## Goal
Count the lines in the items below that contain the string "place". Reply with the number alone.

Some items:
***

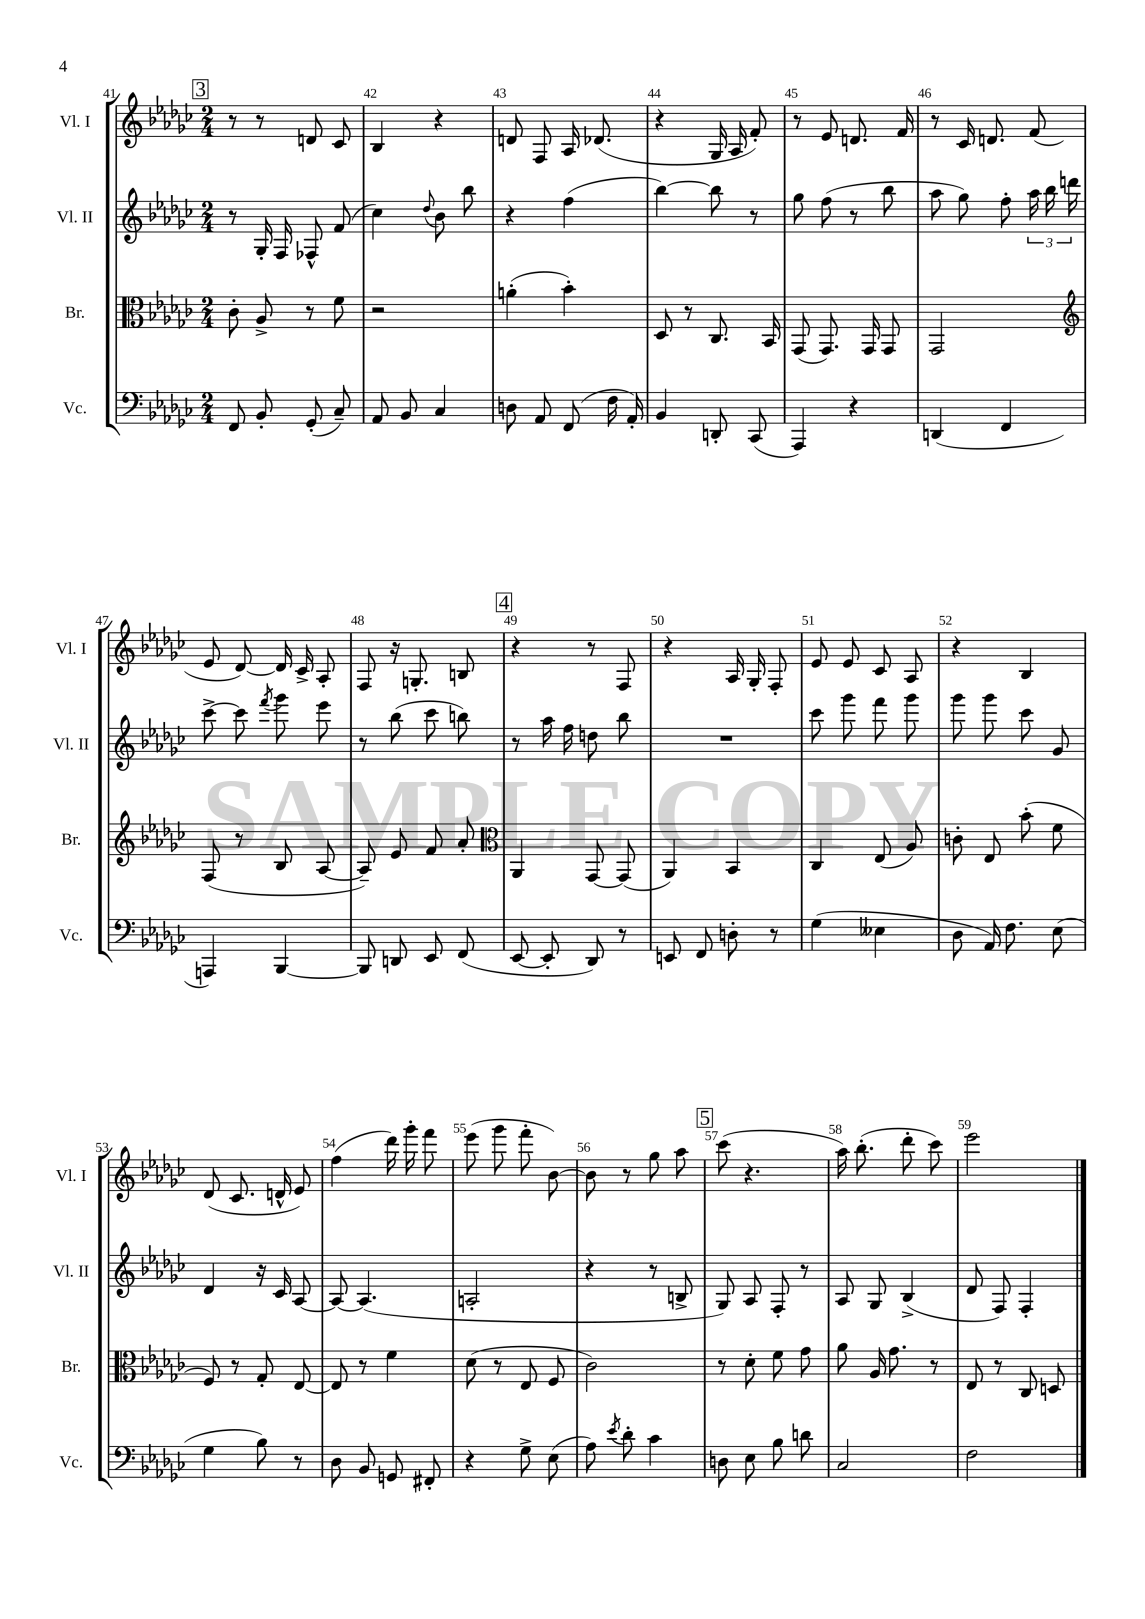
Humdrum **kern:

**kern	**kern	**kern	**kern
*part4	*part3	*part2	*part1
*staff4	*staff3	*staff2	*staff1
*I"Vc.	*I"Br.	*I"Vl. II	*I"Vl. I
*I'Vc.	*I'Br.	*I'Vl. II	*I'Vl. I
*clefF4	*clefC3	*clefG2	*clefG2
*k[b-e-a-d-g-c-]	*k[b-e-a-d-g-c-]	*k[b-e-a-d-g-c-]	*k[b-e-a-d-g-c-]
*M2/4	*M2/4	*M2/4	*M2/4
!!LO:REH:place=s1:t=3
=41	=41	=41	=41
8FF/	8c-'\	8r	8r
8BB-'/	8A-^/	16G-'/	8r
.	.	16F/	.
(8GG-'/	8r	8F-X^^/	8dn/
8C-~/)	8f\	(8f/	8c-/
=42	=42	=42	=42
8AA-/	2r	4cc-\)	4B-/
8BB-/	.	.	.
.	.	8qqdd-/	.
4C-/	.	8b-\	4r
.	.	8bb-\	.
=43	=43	=43	=43
8Dn\	(4an'\	4r	8dn/
8AA-/	.	.	8F/
(8FF/	4b-'\)	(4ff\	16A-/
.	.	.	(8.d-X/
16F\	.	.	.
16AA-'/)	.	.	.
=44	=44	=44	=44
4BB-/	8D-/	[4bb-\)	4r
.	8r	.	.
8DDn'/	8.C-/	8bb-\]	16G-/
.	.	.	16A-/
(8CC-/	.	8r	8f'/)
.	16BB-/	.	.
=45	=45	=45	=45
4AAA-/)	(8GG-/	8gg-\	8r
.	8.GG-/)	(8ff\	8e-/
4r	.	8r	8.dn/
.	16GG-/	.	.
.	8GG-/	8bb-\	.
.	.	.	16f/
=46	=46	=46	=46
(4DDn/	2GG-/	8aa-\	8r
.	.	8gg-\)	16c-/
.	.	.	8.dn/
4FF/	.	8ff'\	.
.	.	24aa-\	(8f/
.	.	24bb-\	.
.	.	24dddn\	.
!!LO:LB:g=z
=47	=47	=47	=47
*	*clefG2	*	*
4AAAn/)	(8F/	[8ccc-^\	8e-/
.	8r	8ccc-\]	[8d-/)
.	.	8qfff/	.
[4BBB-/	8B-/	8ggg-\	16d-/]
.	.	.	16c-^/
.	[8A-/	8eee-\	8A-'/
=48	=48	=48	=48
8BBB-/]	8A-~/])	8r	8F/
8DDn/	8e-/	(8bb-\	16r
.	.	.	8.Gn'/
8EE-/	8f/	8ccc-\	.
(8FF/	8a-'/	8bbn\)	8Bn/
!!LO:REH:place=s1:t=4
=49	=49	=49	=49
*	*clefC3	*	*
[8EE-/	4AA-/	8r	4r
8EE-'/]	.	16aa-\	.
.	.	16ff\	.
8DD-/)	[8GG-/	8ddn\	8r
8r	(8GG-/]	8bb-\	8F/
=50	=50	=50	=50
8EEn/	4AA-/)	2r	4r
8FF/	.	.	.
8Dn'\	4BB-/	.	16A-/
.	.	.	16G-'/
8r	.	.	8F'/
=51	=51	=51	=51
(4G-\	4C-/	8ccc-\	8e-/
.	.	8ggg-\	8e-/
4E--X\	(8E-/	8fff\	8c-/
.	8A-/)	8ggg-\	8A-/
=52	=52	=52	=52
8D-\	8cn'\	8ggg-\	4r
16AA-/)	8E-/	8ggg-\	.
8.F\	.	.	.
.	(8b-'\	8ccc-\	4B-/
(8E-\	8f\	8g-/	.
!!LO:LB:g=z
=53	=53	=53	=53
4G-\	8F/)	4d-/	(8d-/
.	8r	.	8.c-/
8B-\)	8G-'/	16r	.
.	.	16c-/	16dn^^/
8r	[8E-/	[8A-/	8e-/)
=54	=54	=54	=54
8D-\	8E-/]	8A-/_	(4ff\
8BB-/	8r	(4.A-/]	.
8GGn/	4f\	.	16ddd-\)
.	.	.	16ggg-'\
8FF#X'/	.	.	8fff\
=55	=55	=55	=55
4r	(8d-\	2An'/	(8eee-\
.	8r	.	8ggg-\
8G-^\	8E-/	.	8fff'\
(8E-\	8F/	.	[8b-\)
=56	=56	=56	=56
8A-\)	2c-\)	4r	8b-\]
8qe-/	.	.	.
8d-'\	.	.	8r
4c-\	.	8r	8gg-\
.	.	8Bn^/	8aa-\
!!LO:REH:place=s1:t=5
=57	=57	=57	=57
8Dn\	8r	8G-/)	(8ccc-\
8E-\	8d-'\	8A-/	4.r
8B-\	8f\	8F'/	.
8dn\	8g-\	8r	.
=58	=58	=58	=58
2C-/	8a-\	8A-/	16aa-\)
.	.	.	(8.bb-'\
.	16A-/	8G-/	.
.	8.g-\	.	.
.	.	(4B-^/	8ddd-'\
.	8r	.	8ccc-\)
=59	=59	=59	=59
2F\	8E-/	8d-/	2eee-\
.	8r	8F/)	.
.	8C-/	4F'/	.
.	8Dn/	.	.
==	==	==	==
*-	*-	*-	*-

***

## Full response
3